**Problem details**
Only the lines below starting at the one containing "Someone repainted the RedBrush" and ending at the one containing "Someone carried the WhiteBowl" belong in the answer, each copied exactly.

· · · · ·

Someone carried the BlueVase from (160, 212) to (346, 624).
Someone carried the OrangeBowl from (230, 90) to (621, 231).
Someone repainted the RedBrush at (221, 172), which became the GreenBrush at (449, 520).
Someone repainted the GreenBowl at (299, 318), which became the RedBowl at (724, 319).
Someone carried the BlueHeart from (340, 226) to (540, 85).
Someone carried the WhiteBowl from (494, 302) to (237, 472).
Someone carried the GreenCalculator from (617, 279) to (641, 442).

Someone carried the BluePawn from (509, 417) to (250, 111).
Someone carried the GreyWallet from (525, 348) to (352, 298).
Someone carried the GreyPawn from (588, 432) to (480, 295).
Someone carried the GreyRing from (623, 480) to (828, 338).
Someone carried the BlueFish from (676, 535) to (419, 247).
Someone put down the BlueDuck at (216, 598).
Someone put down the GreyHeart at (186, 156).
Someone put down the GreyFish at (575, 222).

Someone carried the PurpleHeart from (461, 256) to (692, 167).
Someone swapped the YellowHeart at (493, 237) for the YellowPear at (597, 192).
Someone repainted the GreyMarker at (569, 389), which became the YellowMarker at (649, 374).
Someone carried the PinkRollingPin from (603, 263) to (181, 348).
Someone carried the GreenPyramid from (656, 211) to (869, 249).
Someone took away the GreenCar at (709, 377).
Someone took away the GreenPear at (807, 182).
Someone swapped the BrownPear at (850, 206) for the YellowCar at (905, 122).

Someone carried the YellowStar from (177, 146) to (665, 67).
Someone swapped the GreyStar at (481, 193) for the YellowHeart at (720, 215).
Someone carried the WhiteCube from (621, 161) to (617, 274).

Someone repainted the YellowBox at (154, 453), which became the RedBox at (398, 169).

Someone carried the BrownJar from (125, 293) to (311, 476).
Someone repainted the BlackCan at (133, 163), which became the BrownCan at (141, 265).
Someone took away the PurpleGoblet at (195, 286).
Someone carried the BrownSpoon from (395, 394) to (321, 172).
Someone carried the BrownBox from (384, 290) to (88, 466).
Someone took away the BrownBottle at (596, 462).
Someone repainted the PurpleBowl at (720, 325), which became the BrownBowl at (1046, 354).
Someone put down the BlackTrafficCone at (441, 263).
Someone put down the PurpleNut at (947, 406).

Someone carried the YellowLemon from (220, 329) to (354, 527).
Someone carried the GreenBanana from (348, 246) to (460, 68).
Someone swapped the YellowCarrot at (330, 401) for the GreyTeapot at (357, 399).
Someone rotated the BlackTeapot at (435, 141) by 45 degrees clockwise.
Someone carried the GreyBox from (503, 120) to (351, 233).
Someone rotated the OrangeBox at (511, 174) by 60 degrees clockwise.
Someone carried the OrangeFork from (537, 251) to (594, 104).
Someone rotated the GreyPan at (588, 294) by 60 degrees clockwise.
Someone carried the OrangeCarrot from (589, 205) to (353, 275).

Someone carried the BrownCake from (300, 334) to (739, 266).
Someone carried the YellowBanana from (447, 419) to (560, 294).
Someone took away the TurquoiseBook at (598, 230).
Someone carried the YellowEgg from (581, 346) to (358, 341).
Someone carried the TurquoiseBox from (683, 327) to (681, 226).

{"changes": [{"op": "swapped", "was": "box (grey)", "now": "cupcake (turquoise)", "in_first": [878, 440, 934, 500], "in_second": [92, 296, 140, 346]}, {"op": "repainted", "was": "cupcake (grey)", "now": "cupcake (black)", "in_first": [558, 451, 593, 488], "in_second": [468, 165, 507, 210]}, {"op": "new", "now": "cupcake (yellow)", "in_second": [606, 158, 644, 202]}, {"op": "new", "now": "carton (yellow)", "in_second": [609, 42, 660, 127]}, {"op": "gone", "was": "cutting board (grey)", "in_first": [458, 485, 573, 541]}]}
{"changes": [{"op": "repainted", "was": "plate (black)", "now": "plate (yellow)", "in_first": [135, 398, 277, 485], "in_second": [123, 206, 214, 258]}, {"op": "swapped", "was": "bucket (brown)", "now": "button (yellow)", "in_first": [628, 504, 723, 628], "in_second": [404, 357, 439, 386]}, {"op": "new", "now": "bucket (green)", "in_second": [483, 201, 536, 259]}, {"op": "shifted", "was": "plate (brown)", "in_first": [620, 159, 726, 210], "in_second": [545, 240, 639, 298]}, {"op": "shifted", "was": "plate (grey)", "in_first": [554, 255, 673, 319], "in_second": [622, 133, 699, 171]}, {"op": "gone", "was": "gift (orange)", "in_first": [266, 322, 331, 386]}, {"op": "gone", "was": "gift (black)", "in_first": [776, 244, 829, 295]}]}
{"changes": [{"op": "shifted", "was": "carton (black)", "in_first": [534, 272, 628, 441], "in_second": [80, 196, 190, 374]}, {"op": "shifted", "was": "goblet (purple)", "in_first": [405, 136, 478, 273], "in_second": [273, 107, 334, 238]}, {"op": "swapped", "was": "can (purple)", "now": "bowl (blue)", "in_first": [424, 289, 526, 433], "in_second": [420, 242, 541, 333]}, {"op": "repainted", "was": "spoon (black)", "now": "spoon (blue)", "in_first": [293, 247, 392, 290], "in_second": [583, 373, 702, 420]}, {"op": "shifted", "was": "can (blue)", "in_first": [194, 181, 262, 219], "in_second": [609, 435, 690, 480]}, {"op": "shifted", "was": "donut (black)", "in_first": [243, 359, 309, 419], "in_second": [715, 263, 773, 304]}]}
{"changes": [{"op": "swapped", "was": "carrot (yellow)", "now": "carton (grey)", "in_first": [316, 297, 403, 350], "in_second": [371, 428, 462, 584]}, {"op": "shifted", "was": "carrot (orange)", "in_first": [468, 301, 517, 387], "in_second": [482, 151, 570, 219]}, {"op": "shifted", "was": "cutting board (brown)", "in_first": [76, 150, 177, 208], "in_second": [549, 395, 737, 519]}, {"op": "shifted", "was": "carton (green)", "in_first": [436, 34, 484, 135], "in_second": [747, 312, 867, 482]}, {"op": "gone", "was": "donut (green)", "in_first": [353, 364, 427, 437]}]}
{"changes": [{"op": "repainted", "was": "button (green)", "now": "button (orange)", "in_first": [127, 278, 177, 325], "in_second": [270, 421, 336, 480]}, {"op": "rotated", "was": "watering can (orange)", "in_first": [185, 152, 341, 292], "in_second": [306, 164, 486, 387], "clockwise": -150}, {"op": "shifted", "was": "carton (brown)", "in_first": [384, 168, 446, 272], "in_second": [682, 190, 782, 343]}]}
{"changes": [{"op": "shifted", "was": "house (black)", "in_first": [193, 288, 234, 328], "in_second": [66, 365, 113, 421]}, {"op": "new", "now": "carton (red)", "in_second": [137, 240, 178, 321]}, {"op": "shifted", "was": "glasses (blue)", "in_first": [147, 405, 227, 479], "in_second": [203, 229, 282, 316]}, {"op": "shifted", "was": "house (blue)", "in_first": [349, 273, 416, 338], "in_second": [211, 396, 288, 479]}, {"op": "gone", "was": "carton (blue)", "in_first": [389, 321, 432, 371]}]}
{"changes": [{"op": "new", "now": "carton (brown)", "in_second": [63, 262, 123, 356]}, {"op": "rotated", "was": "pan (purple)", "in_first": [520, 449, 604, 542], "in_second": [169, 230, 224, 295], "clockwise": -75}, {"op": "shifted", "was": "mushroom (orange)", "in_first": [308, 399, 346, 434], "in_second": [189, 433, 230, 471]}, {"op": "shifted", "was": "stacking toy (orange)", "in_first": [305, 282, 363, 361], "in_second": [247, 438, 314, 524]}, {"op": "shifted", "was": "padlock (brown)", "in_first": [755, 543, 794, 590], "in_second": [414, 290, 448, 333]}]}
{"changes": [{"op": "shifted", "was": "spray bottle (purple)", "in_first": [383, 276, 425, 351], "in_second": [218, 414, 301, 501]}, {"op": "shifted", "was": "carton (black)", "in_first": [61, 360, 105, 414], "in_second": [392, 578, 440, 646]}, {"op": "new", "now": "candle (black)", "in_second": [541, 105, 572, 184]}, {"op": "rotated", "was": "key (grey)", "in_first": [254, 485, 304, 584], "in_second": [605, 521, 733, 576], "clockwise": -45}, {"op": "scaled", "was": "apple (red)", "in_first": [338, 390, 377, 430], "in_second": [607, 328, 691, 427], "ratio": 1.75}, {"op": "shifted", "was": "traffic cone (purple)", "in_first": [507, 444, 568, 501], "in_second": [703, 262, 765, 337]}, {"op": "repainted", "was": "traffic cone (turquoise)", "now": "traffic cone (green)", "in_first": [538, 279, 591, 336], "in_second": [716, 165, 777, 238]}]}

· · · · ·

**Task answer**
Someone repainted the RedBrush at (221, 172), which became the GreenBrush at (449, 520).
Someone repainted the GreenBowl at (299, 318), which became the RedBowl at (724, 319).
Someone carried the BlueHeart from (340, 226) to (540, 85).
Someone carried the WhiteBowl from (494, 302) to (237, 472).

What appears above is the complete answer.